#### Aim of the exercise
All of the data below should be set down again verbatim, without any images.

----- Data extract

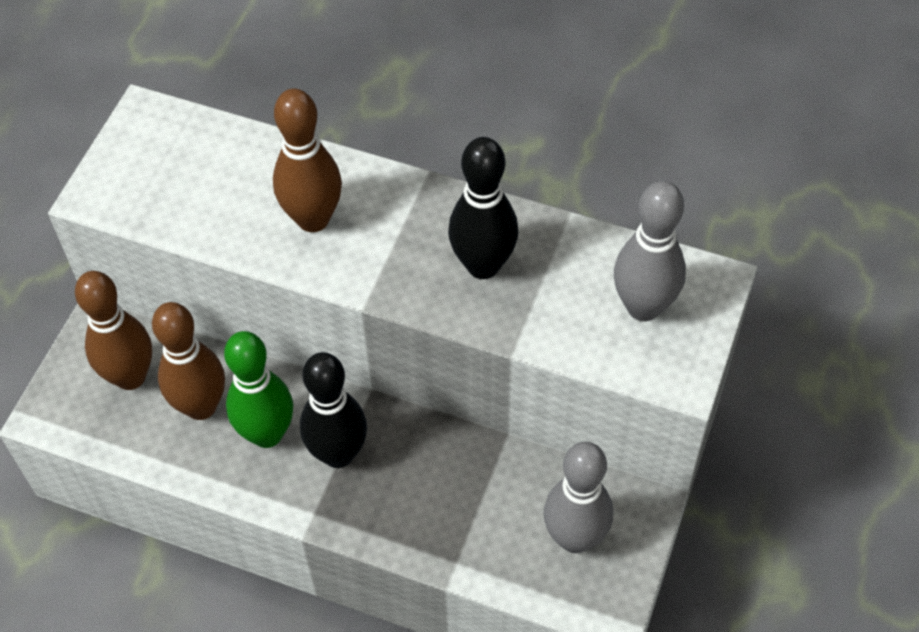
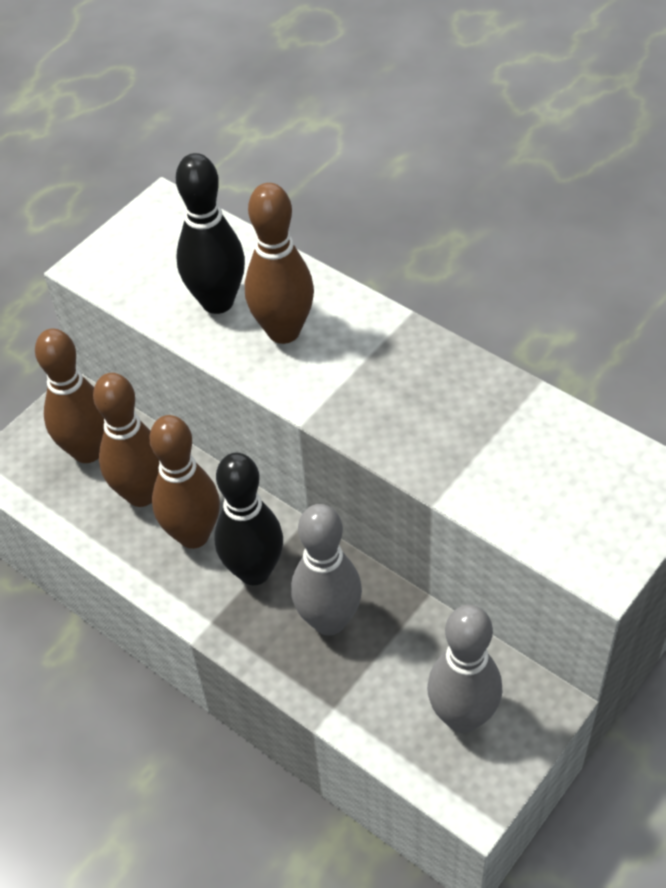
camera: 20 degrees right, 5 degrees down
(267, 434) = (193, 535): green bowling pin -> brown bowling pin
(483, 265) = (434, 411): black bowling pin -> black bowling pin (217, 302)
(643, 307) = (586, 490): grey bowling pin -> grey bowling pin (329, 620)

----------

#### Solution for this problem
camera: 20 degrees right, 5 degrees down
(267, 434) = (193, 535): green bowling pin -> brown bowling pin
(483, 265) = (434, 411): black bowling pin -> black bowling pin (217, 302)
(643, 307) = (586, 490): grey bowling pin -> grey bowling pin (329, 620)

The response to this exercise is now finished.